The exercise:
Copy every line of the listing below word for word, leaving out the pictures.

Records to process:
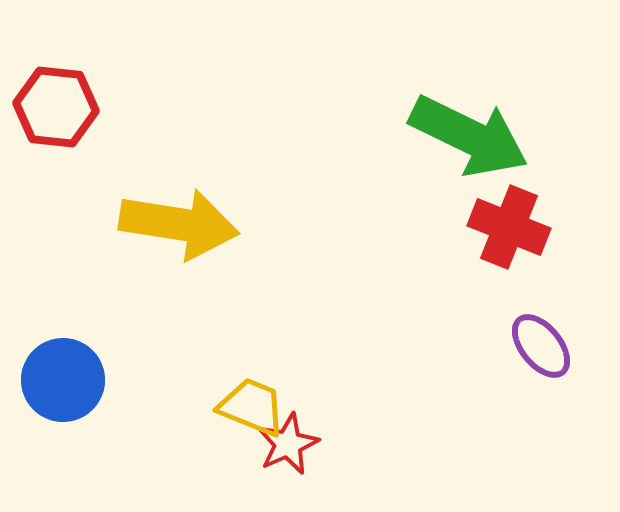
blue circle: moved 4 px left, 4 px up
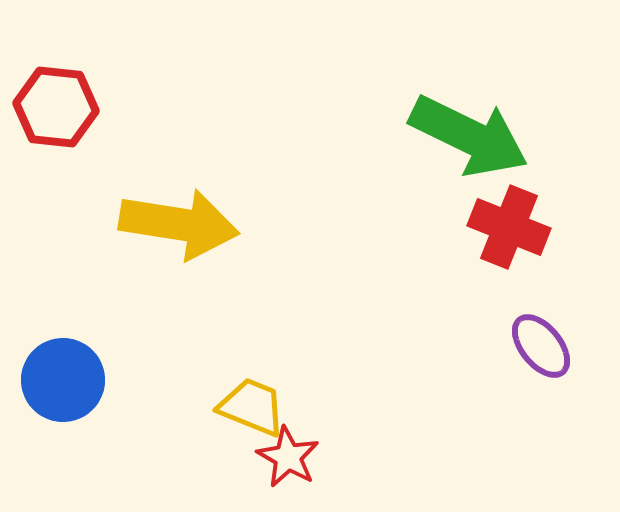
red star: moved 13 px down; rotated 18 degrees counterclockwise
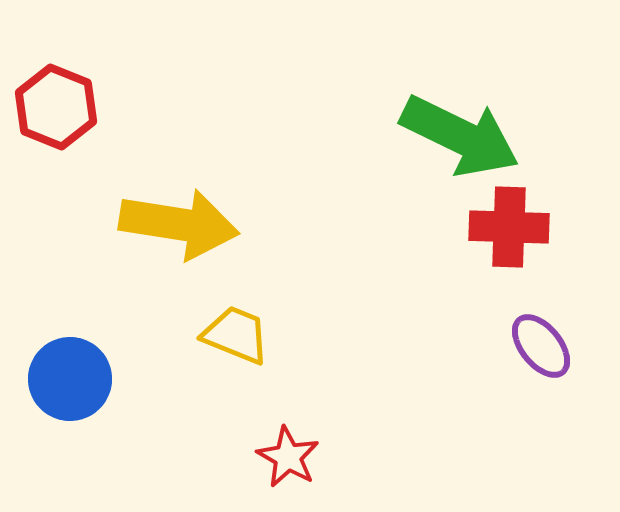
red hexagon: rotated 16 degrees clockwise
green arrow: moved 9 px left
red cross: rotated 20 degrees counterclockwise
blue circle: moved 7 px right, 1 px up
yellow trapezoid: moved 16 px left, 72 px up
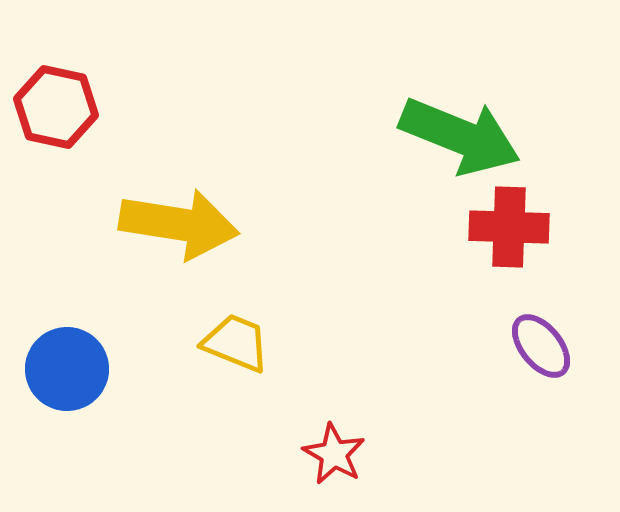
red hexagon: rotated 10 degrees counterclockwise
green arrow: rotated 4 degrees counterclockwise
yellow trapezoid: moved 8 px down
blue circle: moved 3 px left, 10 px up
red star: moved 46 px right, 3 px up
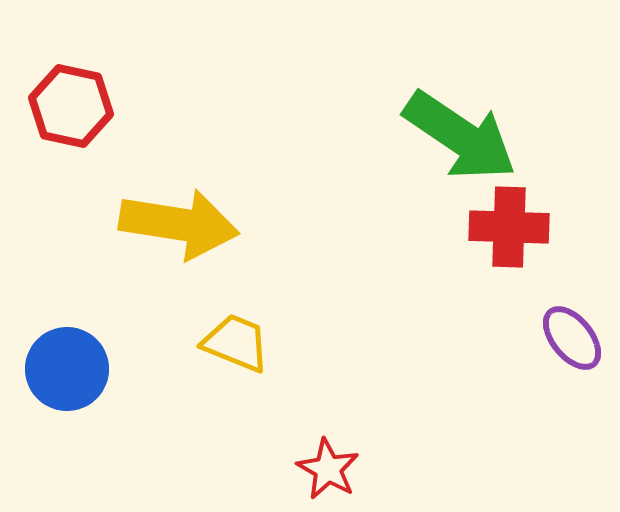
red hexagon: moved 15 px right, 1 px up
green arrow: rotated 12 degrees clockwise
purple ellipse: moved 31 px right, 8 px up
red star: moved 6 px left, 15 px down
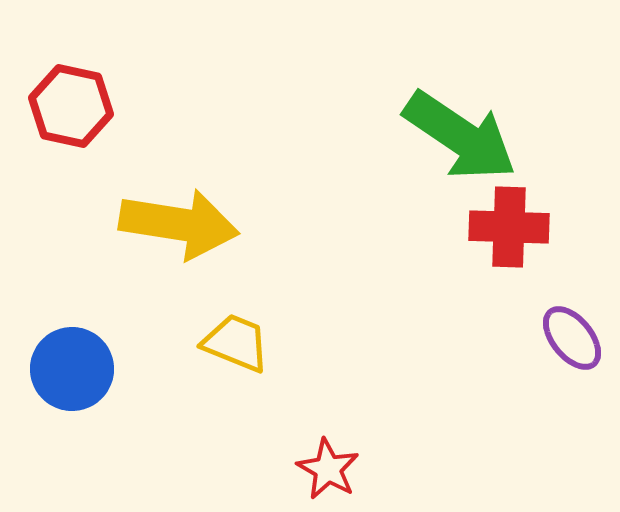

Output for this task:
blue circle: moved 4 px left, 4 px up
red star: moved 13 px down; rotated 18 degrees counterclockwise
red hexagon: rotated 16 degrees clockwise
green arrow: moved 9 px left
red cross: rotated 20 degrees counterclockwise
blue circle: moved 7 px right, 1 px up
yellow trapezoid: moved 16 px left, 72 px up
red hexagon: rotated 10 degrees counterclockwise
green arrow: rotated 4 degrees counterclockwise
yellow trapezoid: moved 8 px down
blue circle: moved 3 px left, 10 px up
red star: moved 46 px right, 3 px up
red hexagon: moved 15 px right, 1 px up
green arrow: rotated 12 degrees clockwise
purple ellipse: moved 31 px right, 8 px up
red star: moved 6 px left, 15 px down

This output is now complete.